Instructions to follow
Word for word, restate the entries below from their first line through the line that contains "white bowl: 4 -> 2".

Available records

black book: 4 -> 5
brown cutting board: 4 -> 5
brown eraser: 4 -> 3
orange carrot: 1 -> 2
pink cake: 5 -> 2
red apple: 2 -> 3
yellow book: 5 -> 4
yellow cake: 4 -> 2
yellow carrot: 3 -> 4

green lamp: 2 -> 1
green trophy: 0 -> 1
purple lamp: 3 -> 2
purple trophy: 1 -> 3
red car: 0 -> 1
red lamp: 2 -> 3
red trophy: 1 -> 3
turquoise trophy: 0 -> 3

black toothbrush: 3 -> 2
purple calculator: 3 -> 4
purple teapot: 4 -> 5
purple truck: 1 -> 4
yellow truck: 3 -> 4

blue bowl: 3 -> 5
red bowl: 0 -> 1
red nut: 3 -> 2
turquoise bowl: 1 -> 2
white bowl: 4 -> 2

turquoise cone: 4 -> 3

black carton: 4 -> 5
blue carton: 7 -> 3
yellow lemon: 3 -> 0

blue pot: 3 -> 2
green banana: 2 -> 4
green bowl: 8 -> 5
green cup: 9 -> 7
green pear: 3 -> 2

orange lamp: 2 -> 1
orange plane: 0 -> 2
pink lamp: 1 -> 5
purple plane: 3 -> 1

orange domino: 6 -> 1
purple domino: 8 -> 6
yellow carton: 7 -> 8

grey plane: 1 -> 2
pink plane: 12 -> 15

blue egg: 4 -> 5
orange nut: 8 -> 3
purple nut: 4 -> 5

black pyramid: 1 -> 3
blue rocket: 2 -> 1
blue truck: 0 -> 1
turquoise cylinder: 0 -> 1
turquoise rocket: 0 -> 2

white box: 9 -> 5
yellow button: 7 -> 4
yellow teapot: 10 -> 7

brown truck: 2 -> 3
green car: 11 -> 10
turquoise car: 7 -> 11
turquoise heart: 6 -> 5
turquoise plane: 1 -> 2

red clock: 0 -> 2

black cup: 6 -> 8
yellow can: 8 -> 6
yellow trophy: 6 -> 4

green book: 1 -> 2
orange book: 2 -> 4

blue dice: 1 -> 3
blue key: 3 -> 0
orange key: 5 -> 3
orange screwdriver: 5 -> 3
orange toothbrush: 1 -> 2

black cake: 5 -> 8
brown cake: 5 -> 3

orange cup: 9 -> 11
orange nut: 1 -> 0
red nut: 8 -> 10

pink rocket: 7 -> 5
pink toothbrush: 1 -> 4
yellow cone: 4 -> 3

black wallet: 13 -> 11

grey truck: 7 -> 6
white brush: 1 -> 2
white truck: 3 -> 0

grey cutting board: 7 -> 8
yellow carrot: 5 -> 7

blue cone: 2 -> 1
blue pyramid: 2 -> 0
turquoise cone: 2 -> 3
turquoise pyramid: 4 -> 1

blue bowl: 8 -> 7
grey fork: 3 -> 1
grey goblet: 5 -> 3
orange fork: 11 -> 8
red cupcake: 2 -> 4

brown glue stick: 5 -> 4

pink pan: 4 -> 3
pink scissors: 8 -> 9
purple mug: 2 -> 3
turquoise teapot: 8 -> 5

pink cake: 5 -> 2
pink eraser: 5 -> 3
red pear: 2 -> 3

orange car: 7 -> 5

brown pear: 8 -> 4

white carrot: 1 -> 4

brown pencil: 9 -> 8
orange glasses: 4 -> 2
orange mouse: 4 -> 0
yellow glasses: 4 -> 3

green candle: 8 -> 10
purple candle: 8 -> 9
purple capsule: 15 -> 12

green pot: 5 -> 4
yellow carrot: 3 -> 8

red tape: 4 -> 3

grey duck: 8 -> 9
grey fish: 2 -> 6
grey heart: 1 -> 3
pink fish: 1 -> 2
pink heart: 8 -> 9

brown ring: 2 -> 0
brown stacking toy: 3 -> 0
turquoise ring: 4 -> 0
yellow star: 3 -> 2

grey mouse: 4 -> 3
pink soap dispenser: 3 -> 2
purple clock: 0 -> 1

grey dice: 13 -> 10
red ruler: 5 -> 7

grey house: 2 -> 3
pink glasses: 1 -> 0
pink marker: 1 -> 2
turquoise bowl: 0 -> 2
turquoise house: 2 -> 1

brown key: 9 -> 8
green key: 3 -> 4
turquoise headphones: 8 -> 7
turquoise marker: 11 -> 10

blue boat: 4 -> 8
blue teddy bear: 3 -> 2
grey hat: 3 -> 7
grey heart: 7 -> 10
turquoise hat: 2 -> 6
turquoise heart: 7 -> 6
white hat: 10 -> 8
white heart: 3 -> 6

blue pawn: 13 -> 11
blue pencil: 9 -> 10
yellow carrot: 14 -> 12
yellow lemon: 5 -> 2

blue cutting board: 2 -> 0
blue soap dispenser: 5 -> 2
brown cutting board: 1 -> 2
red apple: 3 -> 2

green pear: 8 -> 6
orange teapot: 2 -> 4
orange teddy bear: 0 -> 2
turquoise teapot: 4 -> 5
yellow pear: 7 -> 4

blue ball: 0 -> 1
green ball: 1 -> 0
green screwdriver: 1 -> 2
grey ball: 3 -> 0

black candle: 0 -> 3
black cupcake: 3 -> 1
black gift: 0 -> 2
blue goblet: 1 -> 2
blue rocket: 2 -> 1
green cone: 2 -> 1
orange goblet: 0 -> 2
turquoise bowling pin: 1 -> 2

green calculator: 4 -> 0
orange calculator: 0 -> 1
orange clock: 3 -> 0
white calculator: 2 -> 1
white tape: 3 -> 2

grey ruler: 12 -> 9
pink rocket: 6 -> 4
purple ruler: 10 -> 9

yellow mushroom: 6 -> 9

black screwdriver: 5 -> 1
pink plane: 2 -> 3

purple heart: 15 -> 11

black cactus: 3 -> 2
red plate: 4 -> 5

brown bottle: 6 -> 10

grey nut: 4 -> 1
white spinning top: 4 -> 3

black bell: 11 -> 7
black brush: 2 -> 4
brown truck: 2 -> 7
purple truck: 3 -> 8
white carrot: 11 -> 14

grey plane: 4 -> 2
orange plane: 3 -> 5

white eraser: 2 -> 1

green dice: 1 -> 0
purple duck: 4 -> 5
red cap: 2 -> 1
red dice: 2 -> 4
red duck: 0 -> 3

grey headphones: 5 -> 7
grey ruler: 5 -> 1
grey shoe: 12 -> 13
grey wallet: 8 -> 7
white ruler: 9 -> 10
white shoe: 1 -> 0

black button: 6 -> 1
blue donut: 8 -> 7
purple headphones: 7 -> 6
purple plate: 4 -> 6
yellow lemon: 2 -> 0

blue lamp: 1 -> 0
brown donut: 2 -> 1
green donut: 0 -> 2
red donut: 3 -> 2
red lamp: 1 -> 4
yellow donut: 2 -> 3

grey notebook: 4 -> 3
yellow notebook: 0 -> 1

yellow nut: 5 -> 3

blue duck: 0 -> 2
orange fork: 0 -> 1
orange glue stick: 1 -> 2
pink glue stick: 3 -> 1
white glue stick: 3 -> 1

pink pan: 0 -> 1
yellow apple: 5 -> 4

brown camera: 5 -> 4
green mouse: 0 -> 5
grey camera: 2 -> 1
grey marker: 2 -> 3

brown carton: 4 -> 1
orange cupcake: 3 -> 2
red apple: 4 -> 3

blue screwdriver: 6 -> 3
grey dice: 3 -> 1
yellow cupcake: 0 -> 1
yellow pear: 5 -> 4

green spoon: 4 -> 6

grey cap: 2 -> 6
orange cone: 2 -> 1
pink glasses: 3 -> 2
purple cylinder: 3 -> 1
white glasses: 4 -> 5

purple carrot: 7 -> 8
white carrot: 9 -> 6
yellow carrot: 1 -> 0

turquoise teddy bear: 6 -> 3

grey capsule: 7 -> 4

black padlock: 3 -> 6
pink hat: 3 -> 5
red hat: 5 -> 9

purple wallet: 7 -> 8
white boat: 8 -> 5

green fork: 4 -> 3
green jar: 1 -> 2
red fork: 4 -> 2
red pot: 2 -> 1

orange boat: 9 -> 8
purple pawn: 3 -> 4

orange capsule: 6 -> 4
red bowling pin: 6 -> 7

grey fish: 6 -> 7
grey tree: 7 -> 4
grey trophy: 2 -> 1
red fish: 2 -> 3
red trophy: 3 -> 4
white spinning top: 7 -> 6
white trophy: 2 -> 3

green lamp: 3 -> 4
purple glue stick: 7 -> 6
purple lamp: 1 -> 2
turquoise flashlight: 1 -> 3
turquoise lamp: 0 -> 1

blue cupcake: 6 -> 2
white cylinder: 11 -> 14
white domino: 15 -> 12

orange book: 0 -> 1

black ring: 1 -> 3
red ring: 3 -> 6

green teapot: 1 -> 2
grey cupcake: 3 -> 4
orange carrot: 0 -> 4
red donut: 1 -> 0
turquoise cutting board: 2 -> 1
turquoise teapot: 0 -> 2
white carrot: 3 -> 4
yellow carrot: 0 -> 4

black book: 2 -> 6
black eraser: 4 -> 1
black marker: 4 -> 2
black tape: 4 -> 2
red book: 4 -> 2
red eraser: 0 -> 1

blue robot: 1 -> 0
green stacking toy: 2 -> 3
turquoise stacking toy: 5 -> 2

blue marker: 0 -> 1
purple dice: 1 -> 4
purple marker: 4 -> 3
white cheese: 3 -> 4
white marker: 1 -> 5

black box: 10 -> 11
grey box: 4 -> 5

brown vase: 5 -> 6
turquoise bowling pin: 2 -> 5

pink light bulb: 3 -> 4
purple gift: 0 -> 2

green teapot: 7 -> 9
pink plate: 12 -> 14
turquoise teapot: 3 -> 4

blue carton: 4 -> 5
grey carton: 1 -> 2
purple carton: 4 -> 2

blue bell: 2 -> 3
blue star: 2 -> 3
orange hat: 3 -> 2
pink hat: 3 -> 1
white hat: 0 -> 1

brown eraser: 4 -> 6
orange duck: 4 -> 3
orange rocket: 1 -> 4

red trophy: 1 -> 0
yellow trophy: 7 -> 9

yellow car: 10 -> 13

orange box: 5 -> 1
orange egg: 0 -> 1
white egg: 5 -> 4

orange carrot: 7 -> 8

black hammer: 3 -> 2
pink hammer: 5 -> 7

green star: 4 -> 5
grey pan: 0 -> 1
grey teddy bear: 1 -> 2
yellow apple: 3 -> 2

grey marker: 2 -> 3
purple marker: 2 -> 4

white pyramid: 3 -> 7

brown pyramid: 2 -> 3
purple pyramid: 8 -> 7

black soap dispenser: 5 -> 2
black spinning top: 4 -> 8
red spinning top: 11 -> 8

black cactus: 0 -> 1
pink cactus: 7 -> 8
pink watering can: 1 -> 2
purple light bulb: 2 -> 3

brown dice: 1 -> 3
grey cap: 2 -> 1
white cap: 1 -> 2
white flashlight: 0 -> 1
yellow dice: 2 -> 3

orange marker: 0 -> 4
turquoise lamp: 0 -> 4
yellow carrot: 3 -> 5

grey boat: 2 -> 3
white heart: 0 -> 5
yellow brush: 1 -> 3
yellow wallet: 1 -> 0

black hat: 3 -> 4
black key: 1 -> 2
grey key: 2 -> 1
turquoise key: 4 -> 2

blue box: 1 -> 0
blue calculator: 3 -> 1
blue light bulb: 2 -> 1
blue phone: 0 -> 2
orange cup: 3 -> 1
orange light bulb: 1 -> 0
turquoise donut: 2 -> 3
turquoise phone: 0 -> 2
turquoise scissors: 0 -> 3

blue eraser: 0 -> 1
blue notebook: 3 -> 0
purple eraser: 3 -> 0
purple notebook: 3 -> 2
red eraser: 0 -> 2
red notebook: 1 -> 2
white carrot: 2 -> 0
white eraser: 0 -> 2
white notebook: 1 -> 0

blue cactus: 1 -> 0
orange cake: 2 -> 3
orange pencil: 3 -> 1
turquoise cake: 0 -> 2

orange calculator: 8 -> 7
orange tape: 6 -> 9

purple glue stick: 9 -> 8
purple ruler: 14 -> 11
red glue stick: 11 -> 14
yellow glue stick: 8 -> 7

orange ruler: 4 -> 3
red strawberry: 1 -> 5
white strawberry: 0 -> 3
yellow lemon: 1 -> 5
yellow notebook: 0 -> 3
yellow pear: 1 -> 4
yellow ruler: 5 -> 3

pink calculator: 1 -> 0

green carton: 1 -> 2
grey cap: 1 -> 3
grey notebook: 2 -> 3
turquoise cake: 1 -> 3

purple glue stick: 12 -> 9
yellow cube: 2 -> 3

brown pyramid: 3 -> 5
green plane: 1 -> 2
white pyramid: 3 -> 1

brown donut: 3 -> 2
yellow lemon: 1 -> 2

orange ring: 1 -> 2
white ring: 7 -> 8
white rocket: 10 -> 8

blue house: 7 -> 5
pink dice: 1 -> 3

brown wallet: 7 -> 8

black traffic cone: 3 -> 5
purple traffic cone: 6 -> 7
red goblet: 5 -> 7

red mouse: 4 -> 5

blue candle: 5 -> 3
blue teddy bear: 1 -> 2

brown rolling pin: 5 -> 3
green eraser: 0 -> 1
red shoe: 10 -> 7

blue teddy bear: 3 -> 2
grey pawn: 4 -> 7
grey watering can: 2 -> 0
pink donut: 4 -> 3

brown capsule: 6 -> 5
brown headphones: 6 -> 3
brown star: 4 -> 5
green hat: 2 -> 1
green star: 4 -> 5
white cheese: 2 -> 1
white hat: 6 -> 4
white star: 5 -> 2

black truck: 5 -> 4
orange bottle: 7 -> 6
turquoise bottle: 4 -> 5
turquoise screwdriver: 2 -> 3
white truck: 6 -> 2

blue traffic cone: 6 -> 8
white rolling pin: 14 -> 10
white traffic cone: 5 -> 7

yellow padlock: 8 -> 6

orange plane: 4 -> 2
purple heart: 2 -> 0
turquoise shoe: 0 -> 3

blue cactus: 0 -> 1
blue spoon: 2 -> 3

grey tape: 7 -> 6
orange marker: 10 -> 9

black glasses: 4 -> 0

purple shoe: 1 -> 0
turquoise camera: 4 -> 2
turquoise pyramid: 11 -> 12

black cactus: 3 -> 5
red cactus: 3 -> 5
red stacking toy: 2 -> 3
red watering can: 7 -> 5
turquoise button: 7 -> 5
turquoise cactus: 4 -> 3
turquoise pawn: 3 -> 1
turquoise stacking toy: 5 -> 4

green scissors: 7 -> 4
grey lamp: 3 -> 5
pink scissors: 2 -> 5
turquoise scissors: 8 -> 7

Your response
black book: 4 -> 5
brown cutting board: 4 -> 5
brown eraser: 4 -> 3
orange carrot: 1 -> 2
pink cake: 5 -> 2
red apple: 2 -> 3
yellow book: 5 -> 4
yellow cake: 4 -> 2
yellow carrot: 3 -> 4

green lamp: 2 -> 1
green trophy: 0 -> 1
purple lamp: 3 -> 2
purple trophy: 1 -> 3
red car: 0 -> 1
red lamp: 2 -> 3
red trophy: 1 -> 3
turquoise trophy: 0 -> 3

black toothbrush: 3 -> 2
purple calculator: 3 -> 4
purple teapot: 4 -> 5
purple truck: 1 -> 4
yellow truck: 3 -> 4

blue bowl: 3 -> 5
red bowl: 0 -> 1
red nut: 3 -> 2
turquoise bowl: 1 -> 2
white bowl: 4 -> 2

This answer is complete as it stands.